◆ What this task involves
Go through the entries and copy every line that has the string "Talsa" in it.

^^^^^^^^^^^^^^^^

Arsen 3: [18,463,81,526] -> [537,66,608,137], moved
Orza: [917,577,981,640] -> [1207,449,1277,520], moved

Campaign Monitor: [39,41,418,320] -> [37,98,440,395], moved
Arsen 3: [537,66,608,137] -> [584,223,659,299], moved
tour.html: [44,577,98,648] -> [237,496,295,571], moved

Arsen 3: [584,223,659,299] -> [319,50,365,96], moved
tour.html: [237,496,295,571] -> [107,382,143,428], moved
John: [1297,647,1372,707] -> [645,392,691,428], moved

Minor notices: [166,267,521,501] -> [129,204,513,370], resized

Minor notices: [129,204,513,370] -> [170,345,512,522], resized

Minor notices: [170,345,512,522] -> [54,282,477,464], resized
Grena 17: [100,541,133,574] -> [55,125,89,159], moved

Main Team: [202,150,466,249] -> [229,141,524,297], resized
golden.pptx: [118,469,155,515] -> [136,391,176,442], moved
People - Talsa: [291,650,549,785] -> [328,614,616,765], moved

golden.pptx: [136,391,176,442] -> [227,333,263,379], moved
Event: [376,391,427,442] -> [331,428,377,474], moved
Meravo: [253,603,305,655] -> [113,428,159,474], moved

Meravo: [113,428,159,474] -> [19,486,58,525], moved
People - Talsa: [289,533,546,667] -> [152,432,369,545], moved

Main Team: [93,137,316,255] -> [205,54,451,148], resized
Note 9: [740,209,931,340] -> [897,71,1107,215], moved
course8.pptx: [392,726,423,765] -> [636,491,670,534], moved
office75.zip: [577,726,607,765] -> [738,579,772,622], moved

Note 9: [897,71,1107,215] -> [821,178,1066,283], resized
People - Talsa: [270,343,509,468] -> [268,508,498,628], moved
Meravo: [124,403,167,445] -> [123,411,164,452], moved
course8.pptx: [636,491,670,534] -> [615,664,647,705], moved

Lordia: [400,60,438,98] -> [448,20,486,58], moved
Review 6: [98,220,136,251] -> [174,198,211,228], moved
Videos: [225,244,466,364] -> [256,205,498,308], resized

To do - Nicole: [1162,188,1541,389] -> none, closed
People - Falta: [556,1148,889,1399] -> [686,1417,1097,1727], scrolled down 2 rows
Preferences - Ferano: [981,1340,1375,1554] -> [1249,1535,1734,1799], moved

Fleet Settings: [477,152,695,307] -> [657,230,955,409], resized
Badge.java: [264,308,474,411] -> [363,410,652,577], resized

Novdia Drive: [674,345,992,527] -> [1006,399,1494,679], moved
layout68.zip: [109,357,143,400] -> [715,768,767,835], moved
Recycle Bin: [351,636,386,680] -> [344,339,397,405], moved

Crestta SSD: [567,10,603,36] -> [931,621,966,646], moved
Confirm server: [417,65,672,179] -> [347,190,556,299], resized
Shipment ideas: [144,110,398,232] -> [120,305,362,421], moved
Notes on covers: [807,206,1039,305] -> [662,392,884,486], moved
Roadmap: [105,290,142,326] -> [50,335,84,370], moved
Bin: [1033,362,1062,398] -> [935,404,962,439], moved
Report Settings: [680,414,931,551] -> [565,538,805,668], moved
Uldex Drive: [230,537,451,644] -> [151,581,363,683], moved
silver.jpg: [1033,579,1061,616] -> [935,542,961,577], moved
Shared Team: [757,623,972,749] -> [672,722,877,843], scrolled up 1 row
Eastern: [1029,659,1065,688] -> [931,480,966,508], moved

^^^^^^^^^^^^^^^^

◆ Response to this exercise
People - Talsa: [291,650,549,785] -> [328,614,616,765], moved
People - Talsa: [289,533,546,667] -> [152,432,369,545], moved
People - Talsa: [270,343,509,468] -> [268,508,498,628], moved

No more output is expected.